→ **Shape state transition data**:
*****
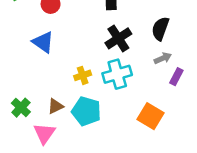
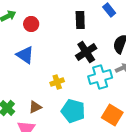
cyan cross: (117, 74) -> (100, 77), moved
cyan pentagon: (86, 111) -> (73, 111), moved

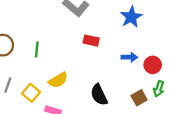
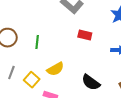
black semicircle: (99, 95) -> (91, 82), turned -30

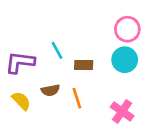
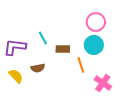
orange line: (77, 98) -> (81, 65), moved
pink cross: (122, 111) -> (103, 83), moved

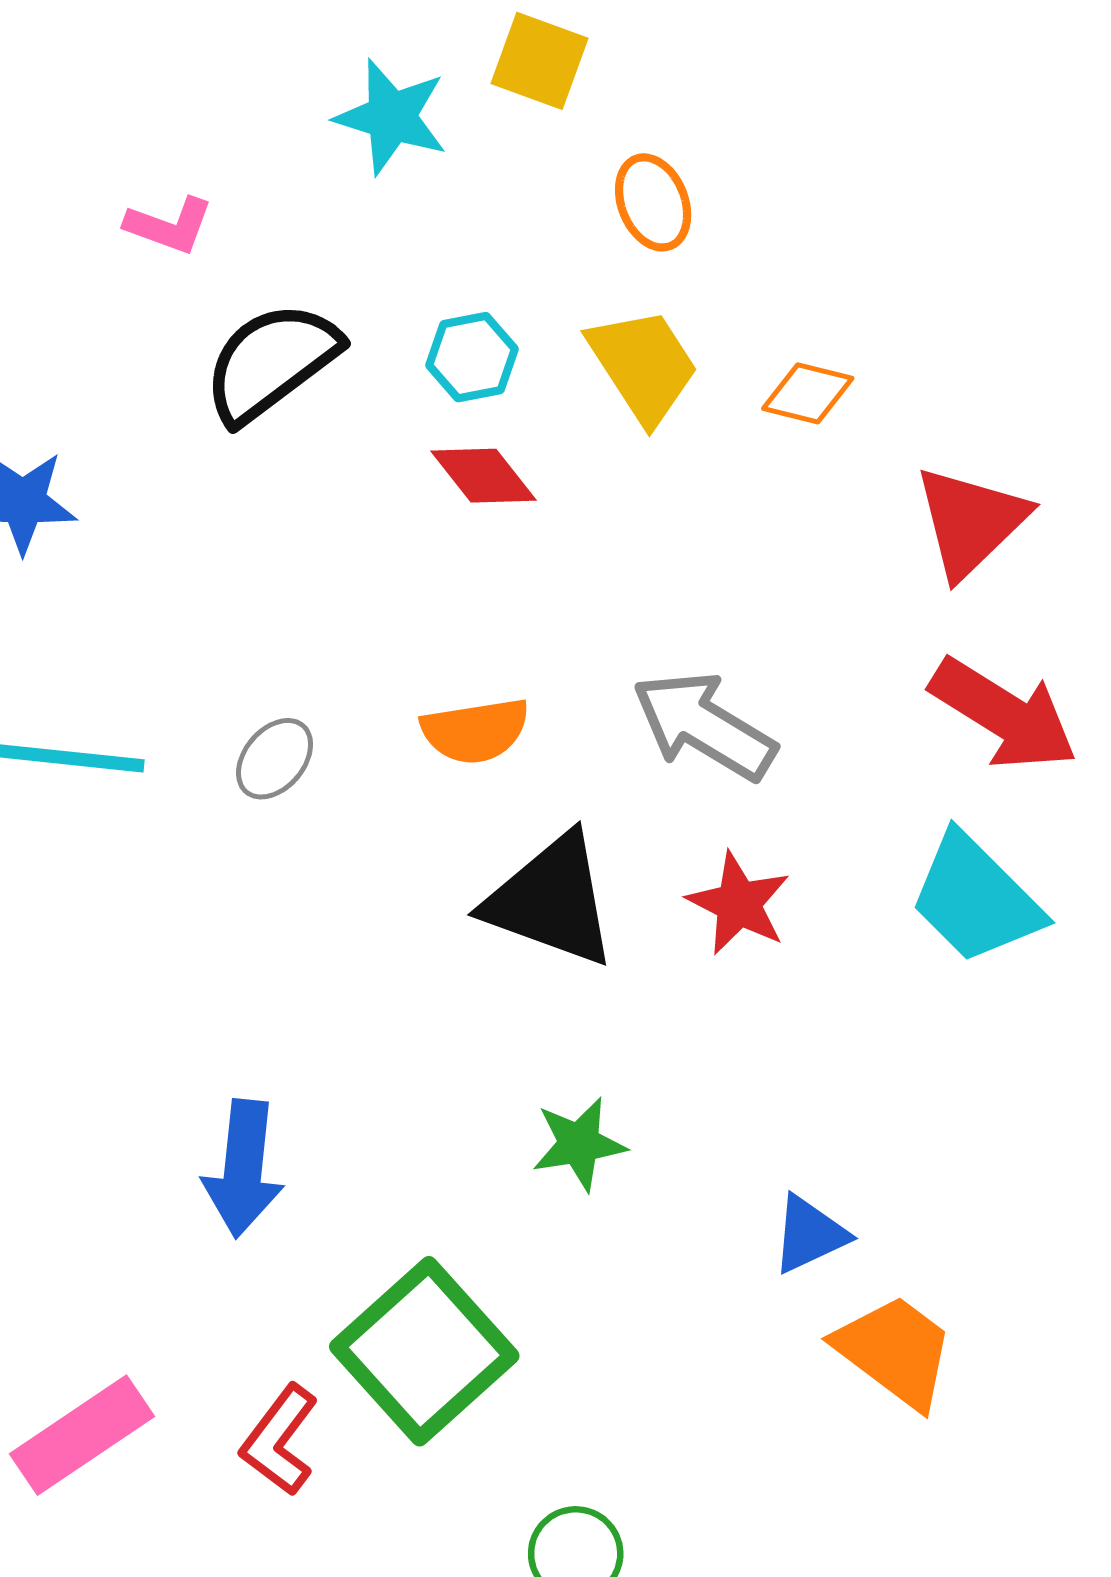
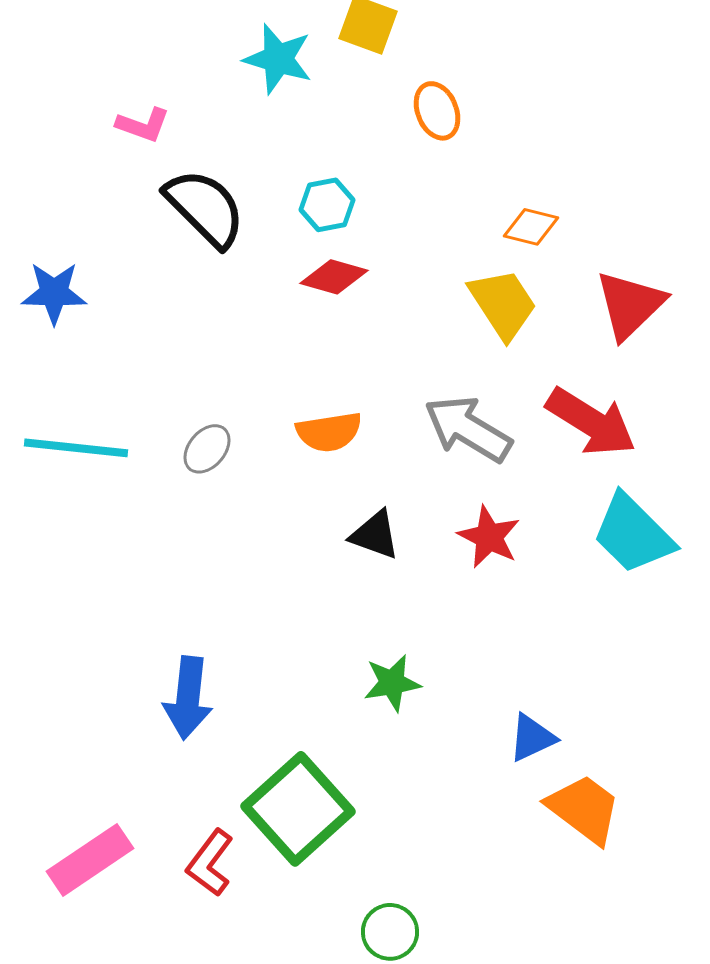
black semicircle: (271, 362) -> (205, 208), turned 82
yellow trapezoid: (643, 365) -> (503, 304), moved
red diamond: (484, 476) -> (334, 277), turned -36
red arrow: (1004, 714) -> (591, 422), moved
black triangle: (551, 900) -> (375, 535), size x0.6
*****
→ **About this exercise**:
Every line above holding the string "moved" should be listed.

→ **Task answer**:
cyan cross: (117, 74) -> (100, 77), moved
cyan pentagon: (86, 111) -> (73, 111), moved
orange line: (77, 98) -> (81, 65), moved
pink cross: (122, 111) -> (103, 83), moved
yellow trapezoid: (643, 365) -> (503, 304), moved
red arrow: (1004, 714) -> (591, 422), moved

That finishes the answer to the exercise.